BEGIN RECORDED INFORMATION
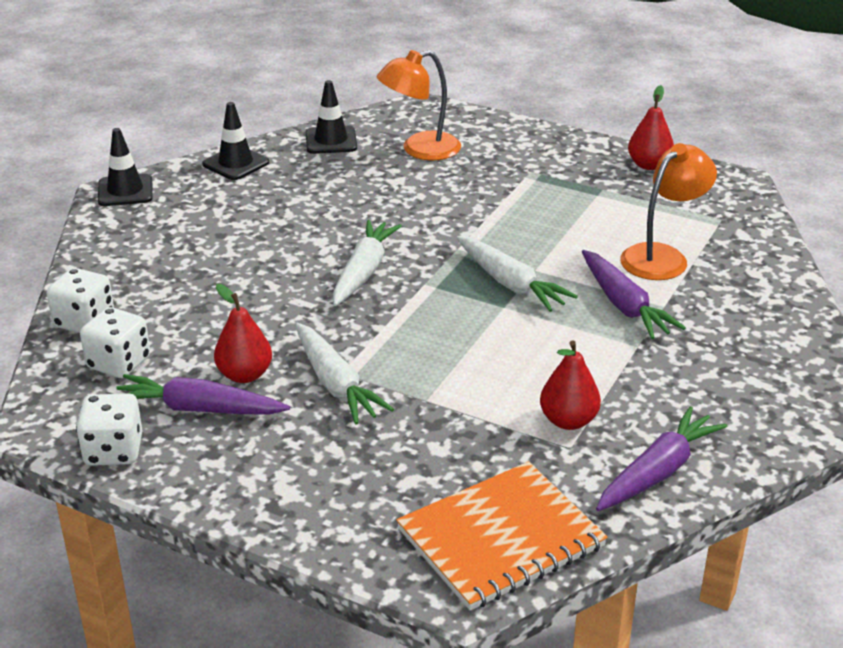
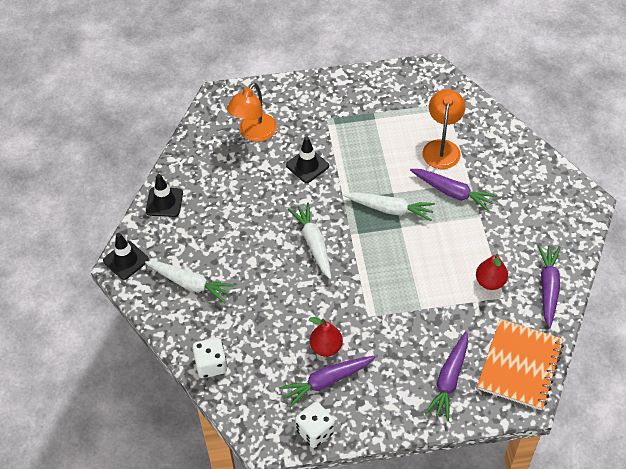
camera: 35 degrees left, 20 degrees up
(119, 363) = (259, 379): white dice -> none
(331, 141) = (198, 153): black traffic cone -> black traffic cone (307, 165)
(335, 384) = (372, 325): white carrot -> white carrot (190, 284)
(369, 496) = (449, 380): none -> purple carrot
(649, 165) = (380, 80): red pear -> none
END RECORDED INFORMATION
● **EXERCISE OBJECTIVE**
The required result is an exact repeat of the records above from the line containing "(331, 141) = (198, 153): black" to their final line.

● **FINISHED TASK**
(331, 141) = (198, 153): black traffic cone -> black traffic cone (307, 165)
(335, 384) = (372, 325): white carrot -> white carrot (190, 284)
(369, 496) = (449, 380): none -> purple carrot
(649, 165) = (380, 80): red pear -> none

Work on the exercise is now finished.